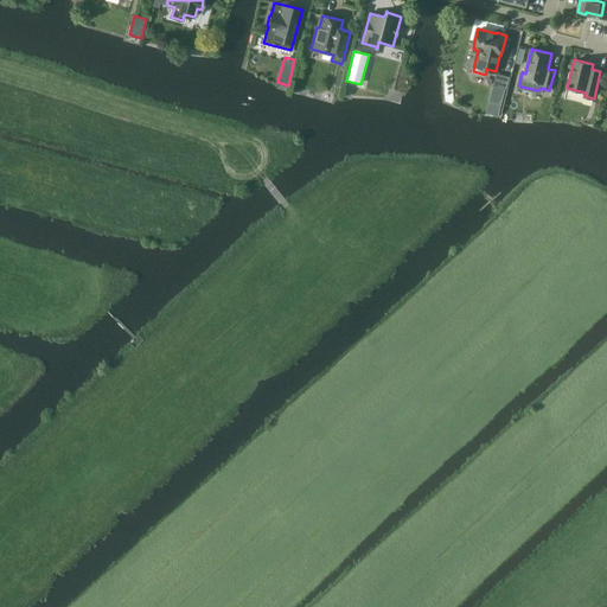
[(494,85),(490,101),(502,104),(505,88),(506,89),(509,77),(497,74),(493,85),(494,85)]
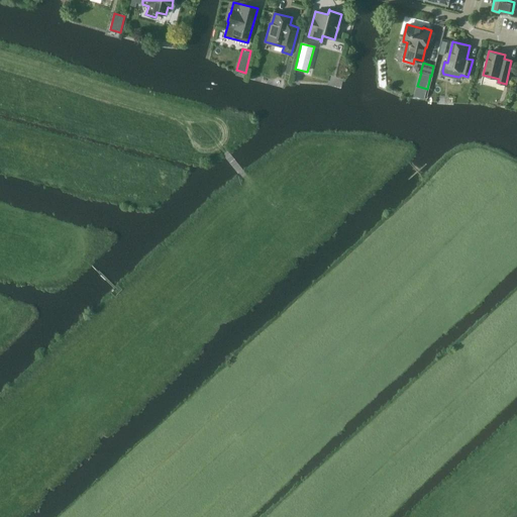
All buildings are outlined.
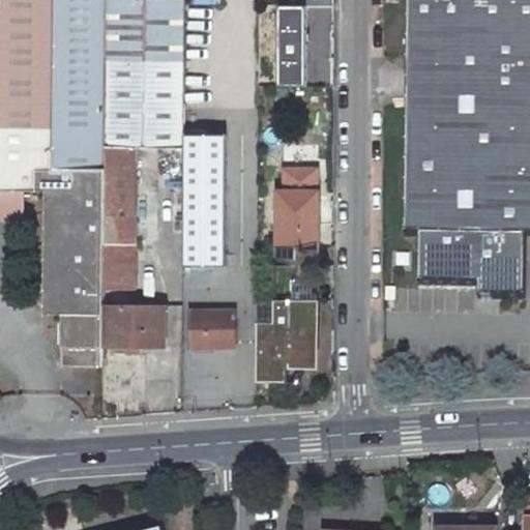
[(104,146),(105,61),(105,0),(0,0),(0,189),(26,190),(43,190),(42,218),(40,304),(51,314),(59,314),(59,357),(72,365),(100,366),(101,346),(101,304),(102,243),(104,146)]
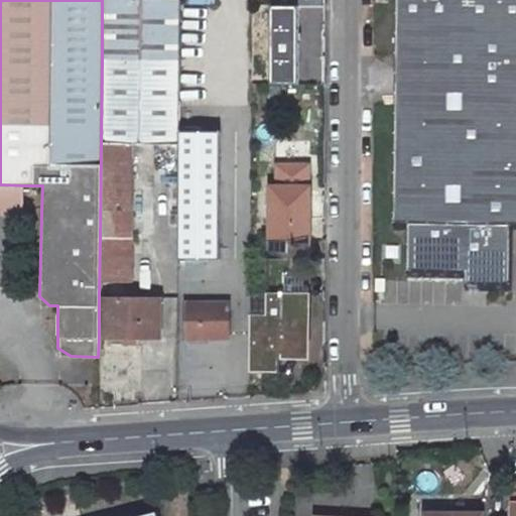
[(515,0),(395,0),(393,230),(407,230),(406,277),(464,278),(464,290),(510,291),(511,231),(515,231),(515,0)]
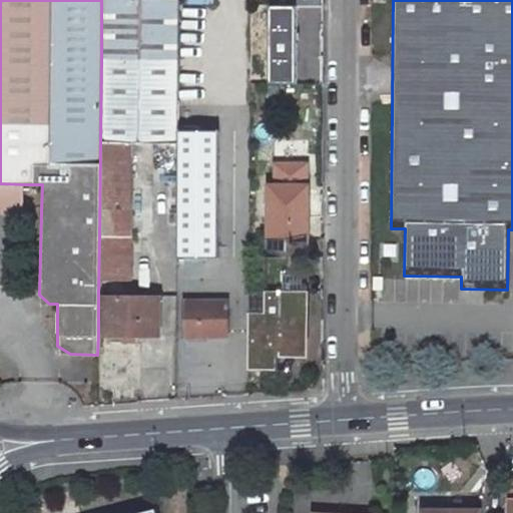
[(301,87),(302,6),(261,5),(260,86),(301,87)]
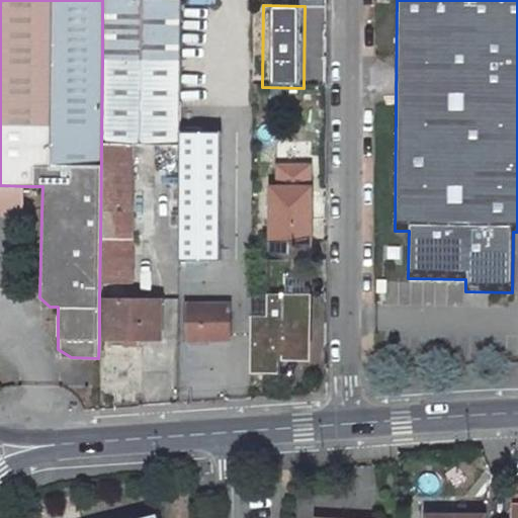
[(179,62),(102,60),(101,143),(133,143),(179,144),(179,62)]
* * *
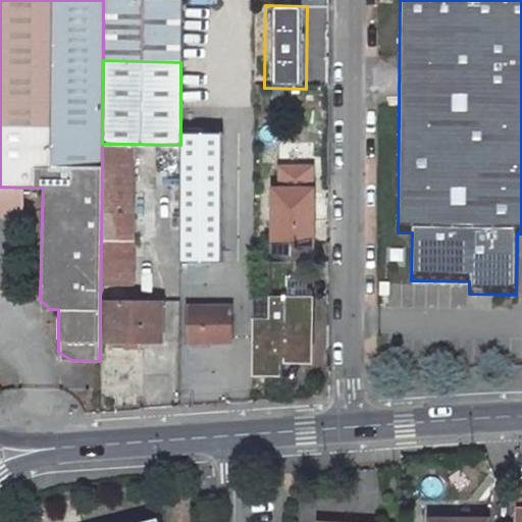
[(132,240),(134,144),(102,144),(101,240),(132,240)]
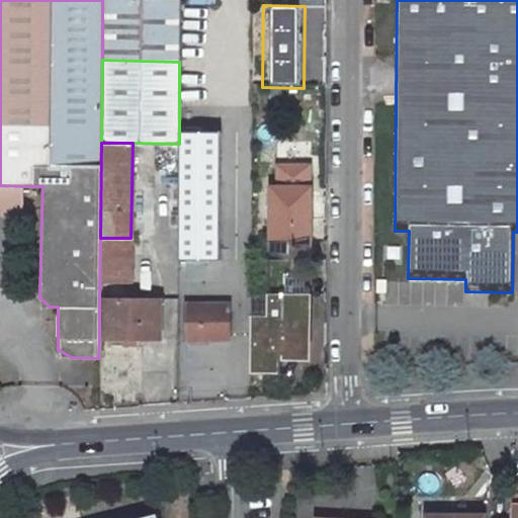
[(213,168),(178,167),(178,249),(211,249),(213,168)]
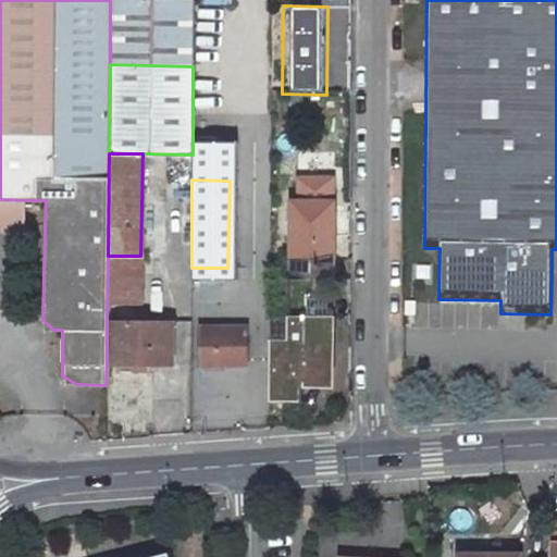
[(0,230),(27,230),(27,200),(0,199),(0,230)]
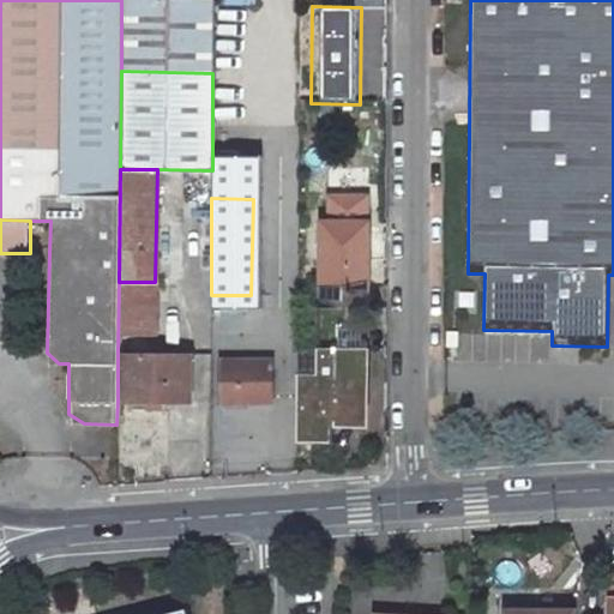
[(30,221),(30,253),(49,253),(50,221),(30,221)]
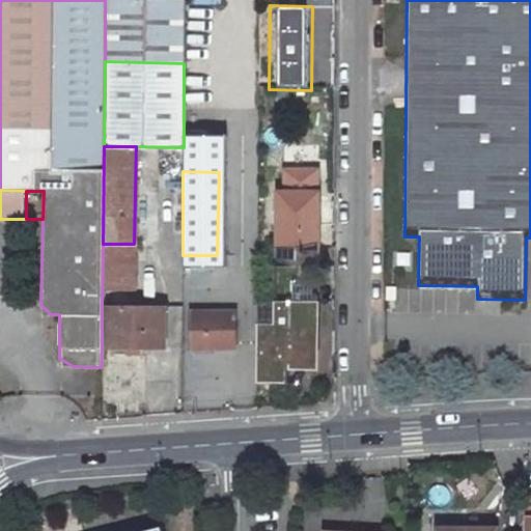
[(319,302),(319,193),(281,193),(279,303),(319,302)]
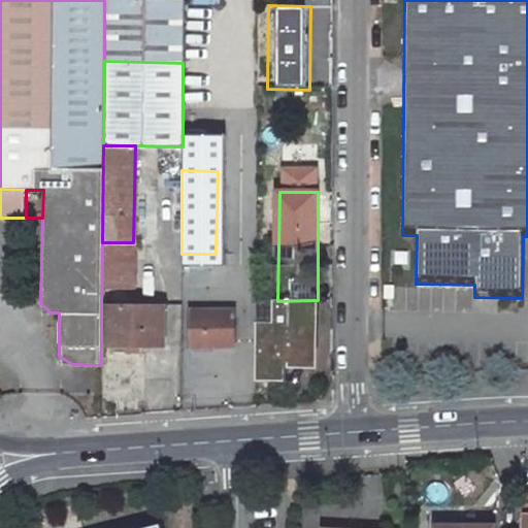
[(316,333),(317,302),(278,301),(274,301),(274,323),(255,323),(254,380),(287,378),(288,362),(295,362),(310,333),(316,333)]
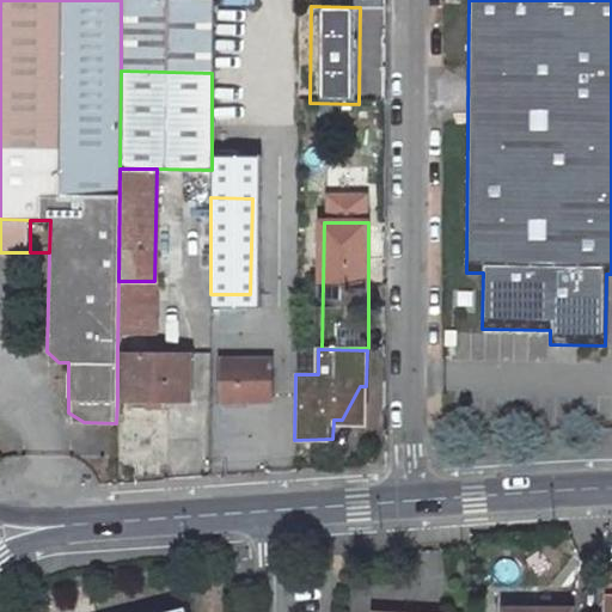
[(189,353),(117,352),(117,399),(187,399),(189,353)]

- What needs to be done: Leaving out the pictures, please output the lines in the entries above from the one with "[(319,302),(319,193),(281,193),(279,303),(319,302)]" through the one with "[(189,353),(117,352),(117,399),(187,399),(189,353)]", exactly as they are.

- Answer:
[(319,302),(319,193),(281,193),(279,303),(319,302)]
[(316,333),(317,302),(278,301),(274,301),(274,323),(255,323),(254,380),(287,378),(288,362),(295,362),(310,333),(316,333)]
[(189,353),(117,352),(117,399),(187,399),(189,353)]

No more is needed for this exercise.